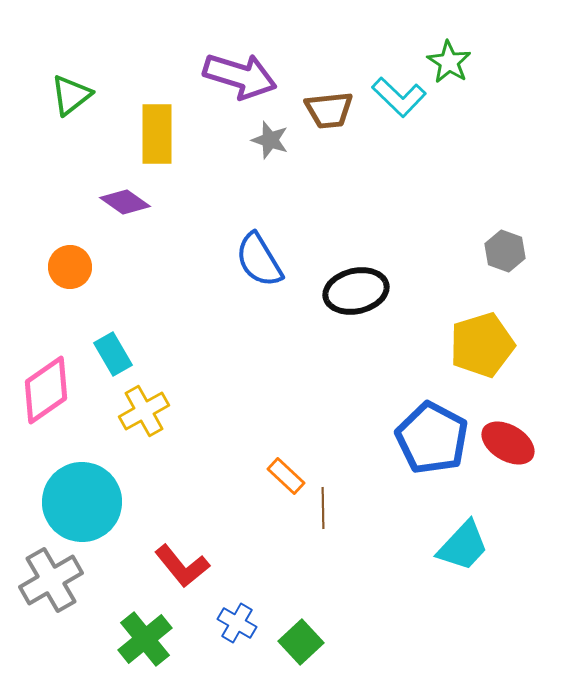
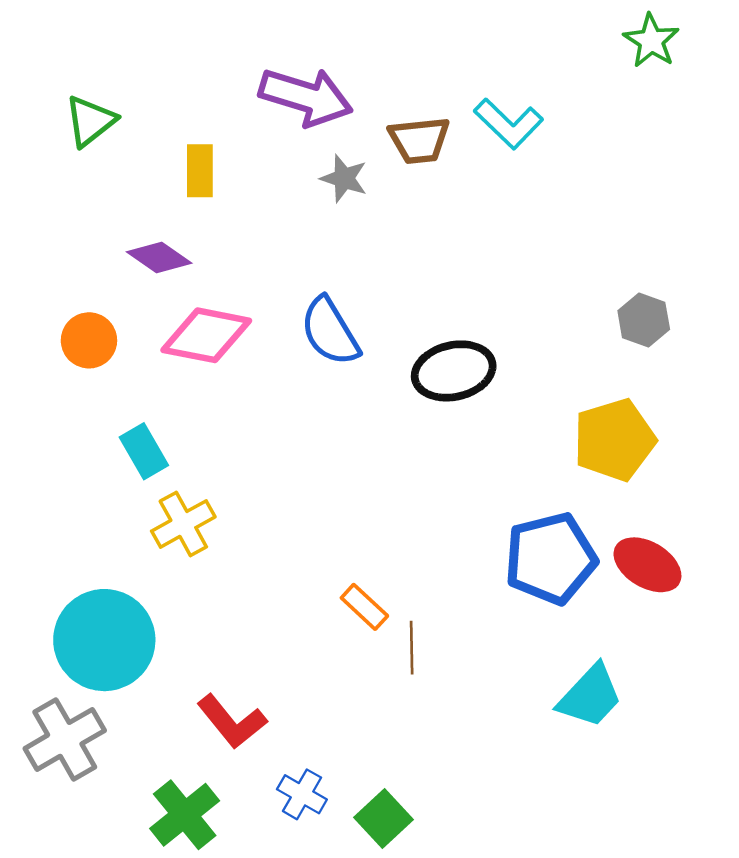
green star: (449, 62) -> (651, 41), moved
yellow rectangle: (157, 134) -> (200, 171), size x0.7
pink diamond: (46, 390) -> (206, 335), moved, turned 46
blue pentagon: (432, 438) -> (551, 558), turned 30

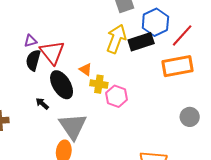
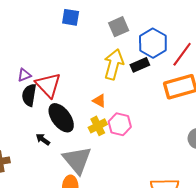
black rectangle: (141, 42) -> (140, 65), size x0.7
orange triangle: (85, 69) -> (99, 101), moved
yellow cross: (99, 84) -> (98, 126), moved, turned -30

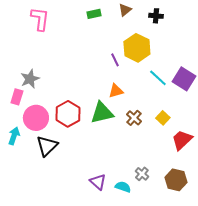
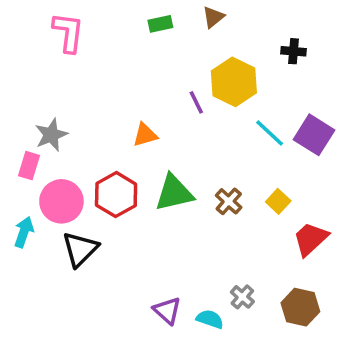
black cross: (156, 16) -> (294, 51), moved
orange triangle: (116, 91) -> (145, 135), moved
##########
▸ What you will do:
The answer is the whole listing above, written out verbatim, without its pictures.

▸ Solved exercise:
green star: (449, 62) -> (651, 41), moved
yellow rectangle: (157, 134) -> (200, 171), size x0.7
pink diamond: (46, 390) -> (206, 335), moved, turned 46
blue pentagon: (432, 438) -> (551, 558), turned 30

black rectangle: (141, 42) -> (140, 65), size x0.7
orange triangle: (85, 69) -> (99, 101), moved
yellow cross: (99, 84) -> (98, 126), moved, turned -30

black cross: (156, 16) -> (294, 51), moved
orange triangle: (116, 91) -> (145, 135), moved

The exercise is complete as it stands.